Aim of the task:
Omit every picture, then return each line of the data below exactly.

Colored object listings
- - - - - - -
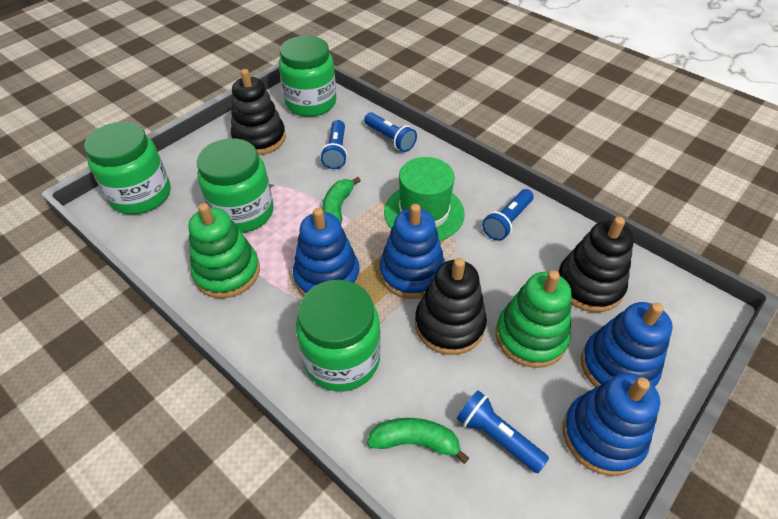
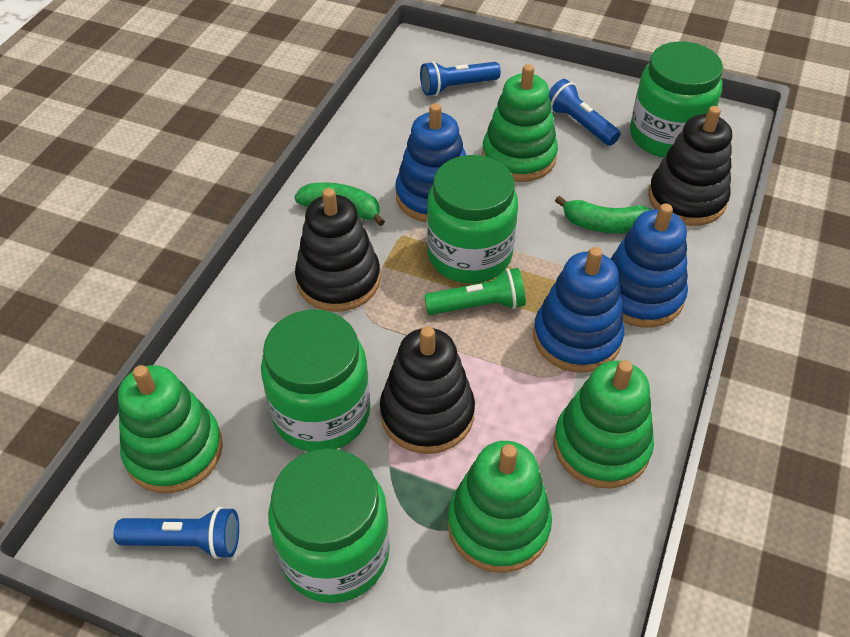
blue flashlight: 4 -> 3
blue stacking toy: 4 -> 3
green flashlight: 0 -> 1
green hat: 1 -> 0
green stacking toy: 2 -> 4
- - - - - - -
Result of this exercise:
blue flashlight: 4 -> 3
blue stacking toy: 4 -> 3
green flashlight: 0 -> 1
green hat: 1 -> 0
green stacking toy: 2 -> 4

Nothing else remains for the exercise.